§ Your instructions
Starting with the line that contains "RGB2 pin B: RX -> TX" and stopping after the line that contains "IR1 pin OUT: 14 -> A1", return each line below exactly as written, with no others.

====

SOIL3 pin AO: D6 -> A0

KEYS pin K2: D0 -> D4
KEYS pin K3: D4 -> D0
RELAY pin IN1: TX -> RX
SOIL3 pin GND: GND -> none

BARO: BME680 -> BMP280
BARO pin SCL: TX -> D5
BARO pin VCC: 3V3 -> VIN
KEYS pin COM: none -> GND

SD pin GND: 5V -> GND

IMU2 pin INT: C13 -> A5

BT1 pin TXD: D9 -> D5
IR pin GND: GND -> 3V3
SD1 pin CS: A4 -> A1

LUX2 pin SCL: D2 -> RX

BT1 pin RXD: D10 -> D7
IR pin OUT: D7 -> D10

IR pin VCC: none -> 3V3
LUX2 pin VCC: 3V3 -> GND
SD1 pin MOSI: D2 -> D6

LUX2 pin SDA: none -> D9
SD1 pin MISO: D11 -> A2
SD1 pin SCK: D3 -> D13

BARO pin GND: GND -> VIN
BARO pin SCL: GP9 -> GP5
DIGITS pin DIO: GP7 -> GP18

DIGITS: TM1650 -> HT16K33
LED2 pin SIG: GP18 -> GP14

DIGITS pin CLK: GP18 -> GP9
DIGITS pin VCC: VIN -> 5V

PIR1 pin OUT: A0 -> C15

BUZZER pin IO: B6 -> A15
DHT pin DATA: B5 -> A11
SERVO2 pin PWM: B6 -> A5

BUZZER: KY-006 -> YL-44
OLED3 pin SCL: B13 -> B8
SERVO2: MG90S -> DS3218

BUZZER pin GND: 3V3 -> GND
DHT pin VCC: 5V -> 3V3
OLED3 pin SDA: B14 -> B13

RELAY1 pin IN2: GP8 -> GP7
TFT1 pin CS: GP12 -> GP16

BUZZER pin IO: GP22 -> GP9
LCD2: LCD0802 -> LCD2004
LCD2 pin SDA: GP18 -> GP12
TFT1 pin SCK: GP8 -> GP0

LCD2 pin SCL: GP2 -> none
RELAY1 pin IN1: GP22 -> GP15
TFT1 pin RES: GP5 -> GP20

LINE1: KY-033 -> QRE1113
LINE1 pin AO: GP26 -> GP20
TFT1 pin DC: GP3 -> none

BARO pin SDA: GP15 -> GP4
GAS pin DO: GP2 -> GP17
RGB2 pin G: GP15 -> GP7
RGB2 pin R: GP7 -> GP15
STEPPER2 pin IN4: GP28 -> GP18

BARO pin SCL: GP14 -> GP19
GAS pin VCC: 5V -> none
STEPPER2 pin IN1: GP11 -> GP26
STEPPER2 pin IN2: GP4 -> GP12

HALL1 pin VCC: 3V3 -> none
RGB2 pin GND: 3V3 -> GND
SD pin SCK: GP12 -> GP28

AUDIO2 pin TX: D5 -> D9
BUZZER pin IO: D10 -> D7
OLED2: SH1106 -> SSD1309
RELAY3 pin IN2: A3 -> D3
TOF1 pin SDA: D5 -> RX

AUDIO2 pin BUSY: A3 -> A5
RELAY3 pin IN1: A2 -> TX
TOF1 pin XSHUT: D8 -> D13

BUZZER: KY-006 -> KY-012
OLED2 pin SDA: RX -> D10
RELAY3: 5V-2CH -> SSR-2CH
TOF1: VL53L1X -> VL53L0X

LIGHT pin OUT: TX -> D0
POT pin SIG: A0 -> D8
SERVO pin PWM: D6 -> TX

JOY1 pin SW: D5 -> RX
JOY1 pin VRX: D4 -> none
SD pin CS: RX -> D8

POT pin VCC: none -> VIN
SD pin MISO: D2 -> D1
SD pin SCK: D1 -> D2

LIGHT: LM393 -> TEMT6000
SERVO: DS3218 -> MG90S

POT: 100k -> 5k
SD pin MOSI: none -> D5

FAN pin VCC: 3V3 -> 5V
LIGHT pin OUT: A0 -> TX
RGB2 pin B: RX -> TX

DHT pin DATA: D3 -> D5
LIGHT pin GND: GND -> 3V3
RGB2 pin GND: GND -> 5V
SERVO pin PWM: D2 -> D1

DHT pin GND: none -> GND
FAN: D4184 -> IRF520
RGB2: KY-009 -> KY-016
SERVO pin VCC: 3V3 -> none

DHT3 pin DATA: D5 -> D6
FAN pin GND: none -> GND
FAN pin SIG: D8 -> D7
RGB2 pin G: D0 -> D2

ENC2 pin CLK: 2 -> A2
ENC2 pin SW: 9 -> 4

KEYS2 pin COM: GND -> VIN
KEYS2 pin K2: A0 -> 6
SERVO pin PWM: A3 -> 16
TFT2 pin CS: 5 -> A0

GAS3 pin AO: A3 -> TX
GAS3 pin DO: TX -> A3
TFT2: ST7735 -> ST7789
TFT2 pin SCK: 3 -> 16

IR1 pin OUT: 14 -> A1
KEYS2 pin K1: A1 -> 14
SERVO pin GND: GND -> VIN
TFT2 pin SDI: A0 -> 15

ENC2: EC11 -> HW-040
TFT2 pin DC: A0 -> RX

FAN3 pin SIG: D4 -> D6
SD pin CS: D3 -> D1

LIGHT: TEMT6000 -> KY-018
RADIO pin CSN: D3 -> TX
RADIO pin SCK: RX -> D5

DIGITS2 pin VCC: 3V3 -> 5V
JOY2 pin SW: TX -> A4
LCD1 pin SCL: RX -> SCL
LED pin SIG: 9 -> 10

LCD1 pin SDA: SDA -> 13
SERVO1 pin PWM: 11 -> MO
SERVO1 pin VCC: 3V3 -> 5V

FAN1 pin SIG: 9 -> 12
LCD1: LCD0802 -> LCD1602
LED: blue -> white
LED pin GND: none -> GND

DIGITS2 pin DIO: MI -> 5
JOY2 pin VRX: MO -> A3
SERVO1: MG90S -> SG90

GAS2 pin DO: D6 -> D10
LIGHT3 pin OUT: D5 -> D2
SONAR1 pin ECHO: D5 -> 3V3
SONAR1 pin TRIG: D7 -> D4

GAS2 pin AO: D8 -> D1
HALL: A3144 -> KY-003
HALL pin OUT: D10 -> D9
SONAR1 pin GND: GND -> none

====

§ Answer to this exercise
RGB2 pin B: RX -> TX

DHT pin DATA: D3 -> D5
LIGHT pin GND: GND -> 3V3
RGB2 pin GND: GND -> 5V
SERVO pin PWM: D2 -> D1

DHT pin GND: none -> GND
FAN: D4184 -> IRF520
RGB2: KY-009 -> KY-016
SERVO pin VCC: 3V3 -> none

DHT3 pin DATA: D5 -> D6
FAN pin GND: none -> GND
FAN pin SIG: D8 -> D7
RGB2 pin G: D0 -> D2

ENC2 pin CLK: 2 -> A2
ENC2 pin SW: 9 -> 4

KEYS2 pin COM: GND -> VIN
KEYS2 pin K2: A0 -> 6
SERVO pin PWM: A3 -> 16
TFT2 pin CS: 5 -> A0

GAS3 pin AO: A3 -> TX
GAS3 pin DO: TX -> A3
TFT2: ST7735 -> ST7789
TFT2 pin SCK: 3 -> 16

IR1 pin OUT: 14 -> A1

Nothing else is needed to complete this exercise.